Task requirements.
Copy out precisely the line that holds "MATRIX2 pin CLK: D6 -> D8" and all the lines following it in the data, up to and including the last one, and no others.

[Supplied entries — start]

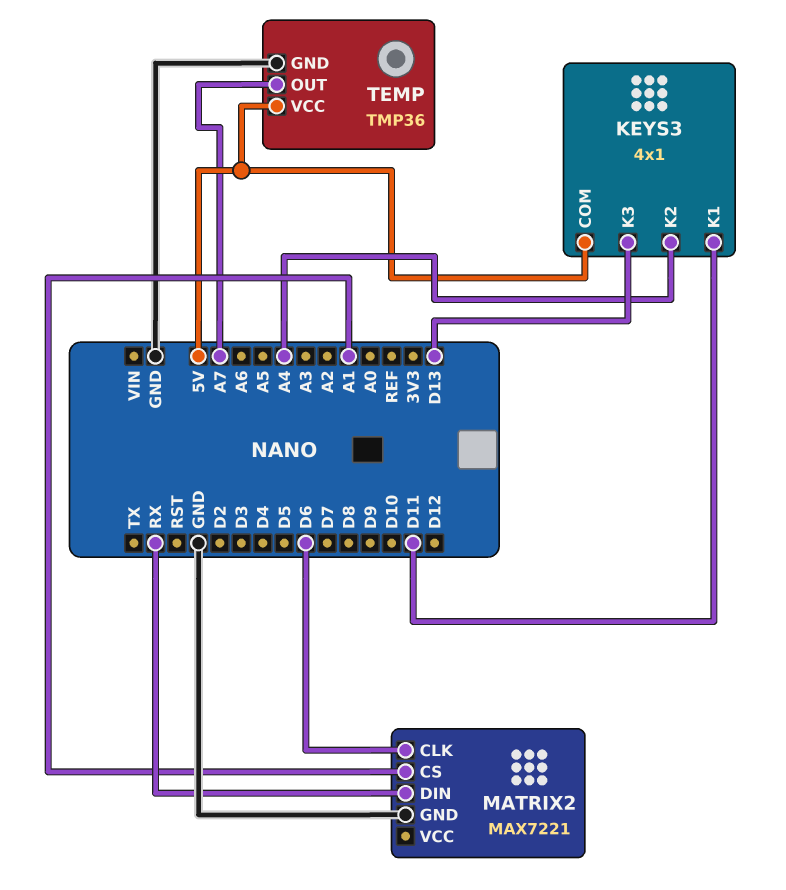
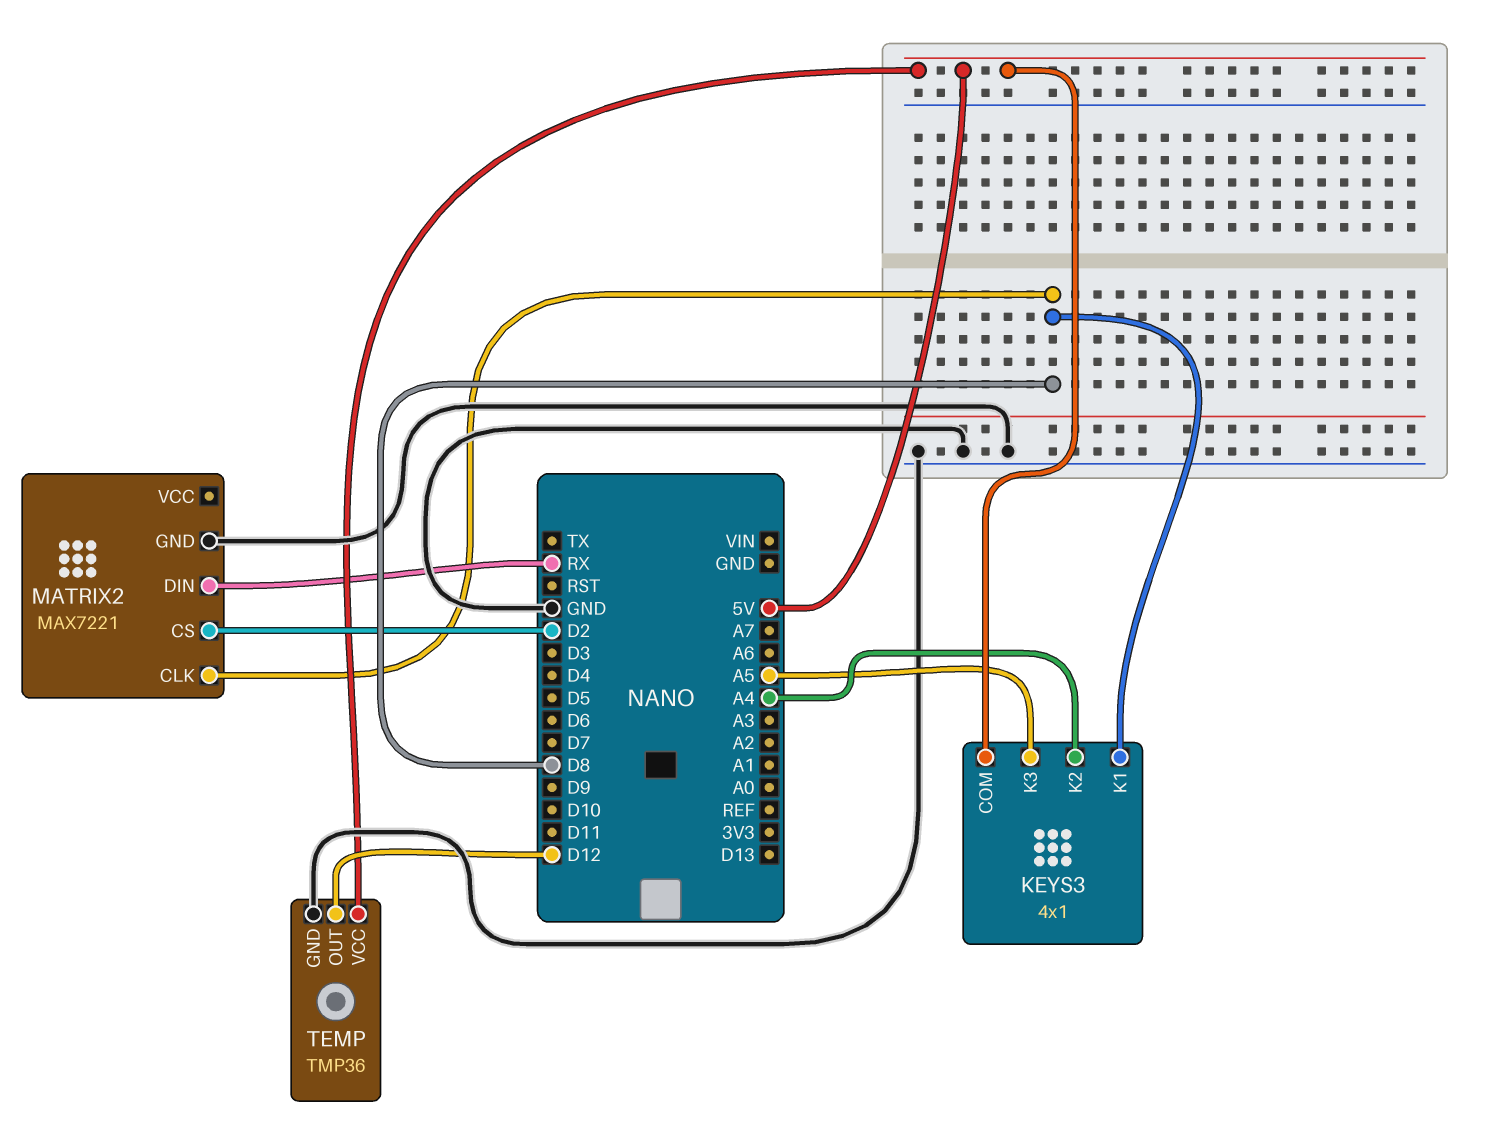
KEYS3 pin K1: D11 -> D8
KEYS3 pin K3: D13 -> A5
MATRIX2 pin CLK: D6 -> D8
MATRIX2 pin CS: A1 -> D2
TEMP pin OUT: A7 -> D12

[Supplied entries — finish]

Answer to this task.
MATRIX2 pin CLK: D6 -> D8
MATRIX2 pin CS: A1 -> D2
TEMP pin OUT: A7 -> D12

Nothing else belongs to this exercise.